### Exercise details
Work out how many lines below contain the word "none", then give that number alone.

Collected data
++++++++++++++++++++

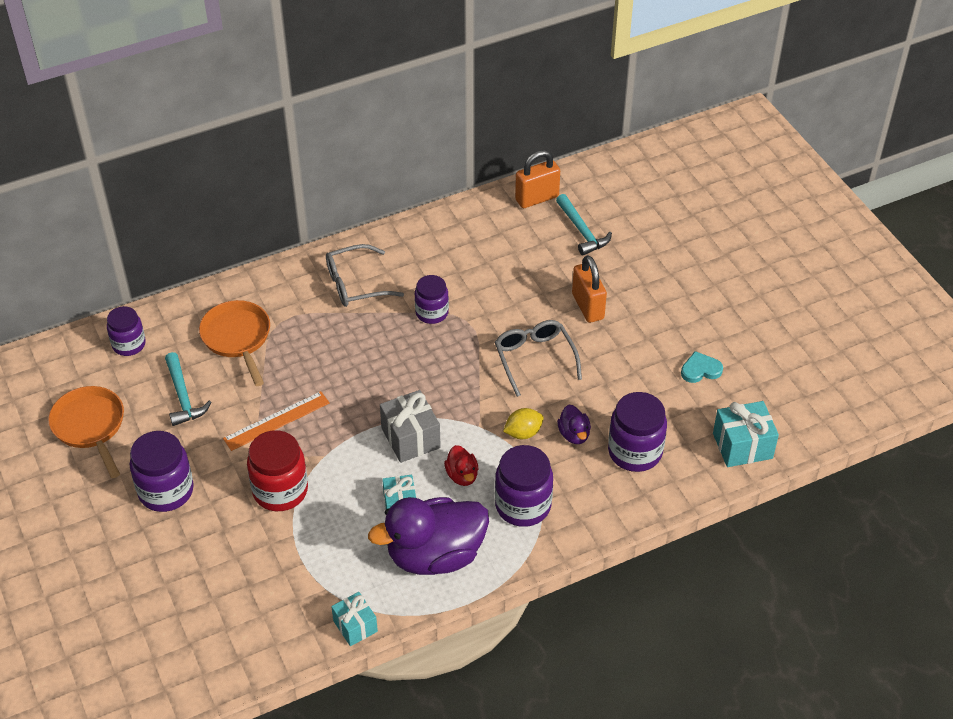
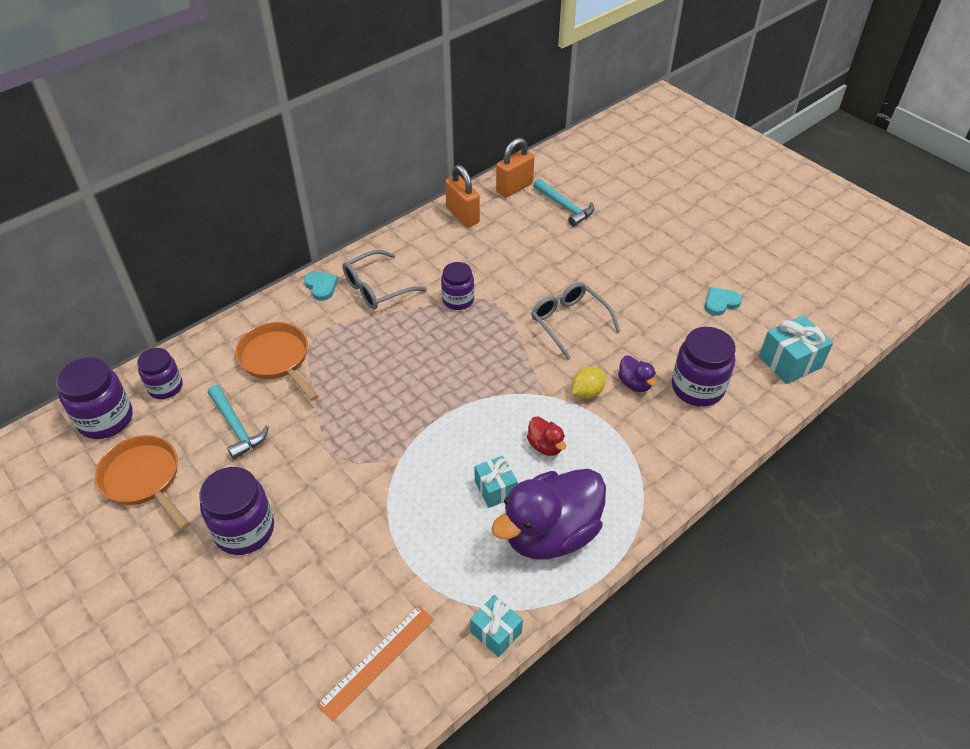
camera: 15 degrees left, 0 degrees up
(276, 420) = (341, 431): orange ruler -> orange ruler (377, 660)
(280, 490) = (367, 502): red jar -> none
(301, 272) = (321, 286): none -> turquoise heart
(410, 438) = (481, 420): grey gift -> none
(523, 505) = (616, 462): purple jar -> purple jar (106, 419)
(588, 306) = (597, 268): orange padlock -> orange padlock (462, 215)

++++++++++++++++++++

### Answer
3